Below is a listing from which only part is wanted; return exactly the lines from the one with "pink pawn [369,579,412,650]" up to and including the one with "none -> purple dice [243,388,276,426]".

[[ THE DATA, beginning ]]

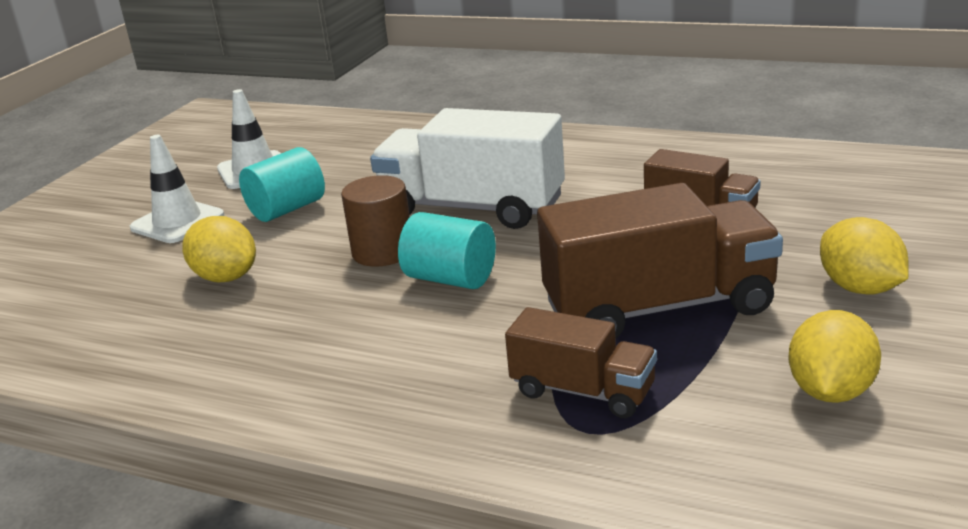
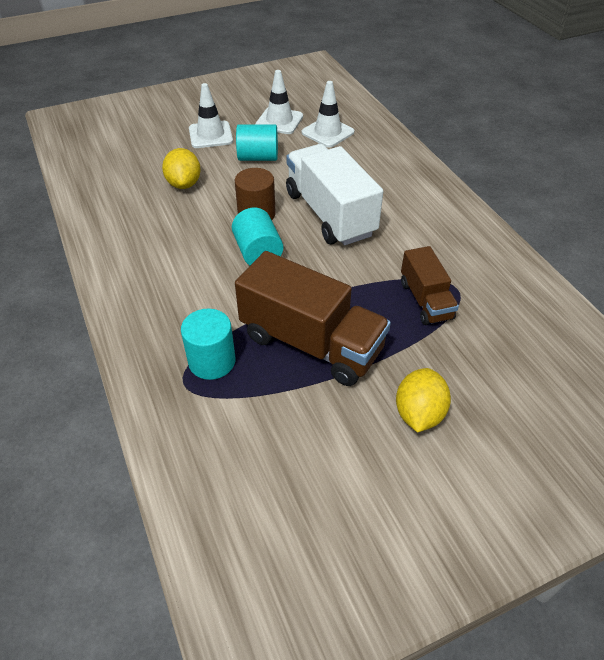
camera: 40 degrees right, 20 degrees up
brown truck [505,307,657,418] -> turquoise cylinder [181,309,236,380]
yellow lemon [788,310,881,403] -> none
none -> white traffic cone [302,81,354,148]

[[ THE DATA, end ]]
[[ THE DATA, beginning ]]

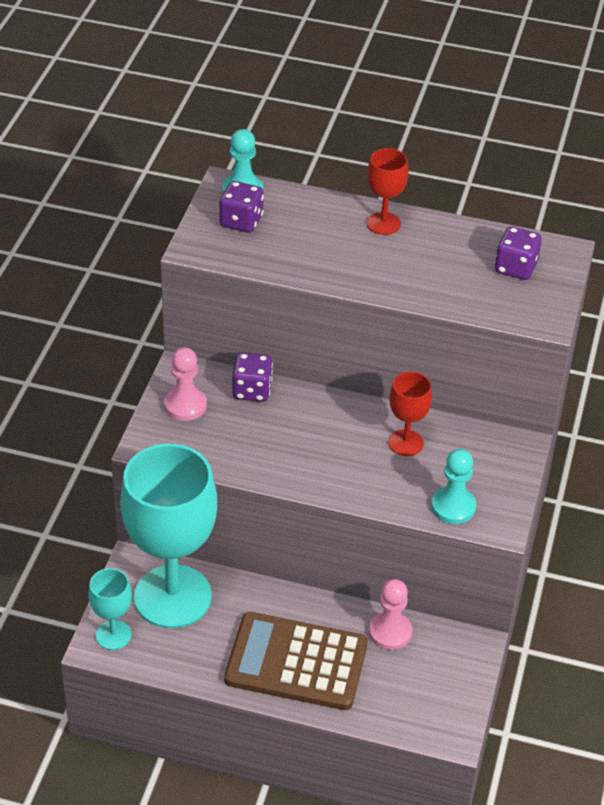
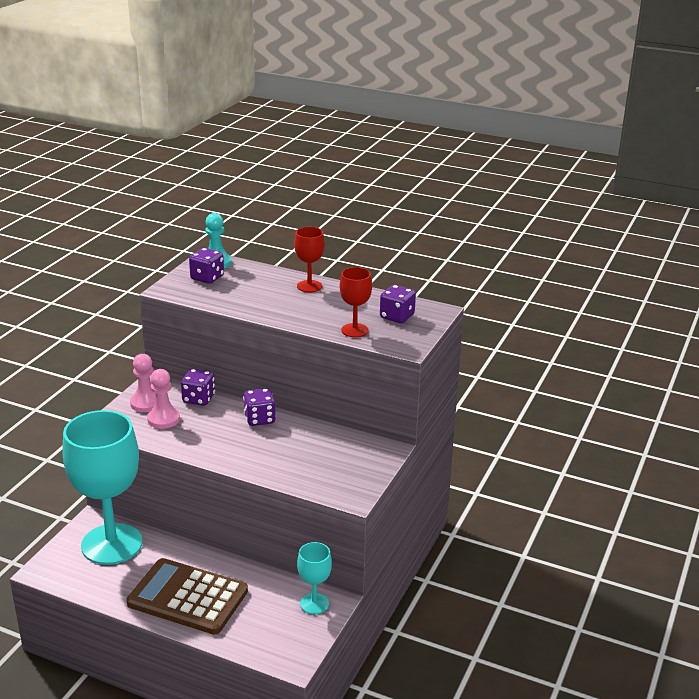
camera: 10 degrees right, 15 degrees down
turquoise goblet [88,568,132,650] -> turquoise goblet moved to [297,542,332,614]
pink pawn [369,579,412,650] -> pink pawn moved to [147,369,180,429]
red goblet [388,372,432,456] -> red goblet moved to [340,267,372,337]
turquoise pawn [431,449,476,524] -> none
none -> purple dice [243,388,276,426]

[[ THE DATA, end ]]

» TASK ANSWER:
pink pawn [369,579,412,650] -> pink pawn moved to [147,369,180,429]
red goblet [388,372,432,456] -> red goblet moved to [340,267,372,337]
turquoise pawn [431,449,476,524] -> none
none -> purple dice [243,388,276,426]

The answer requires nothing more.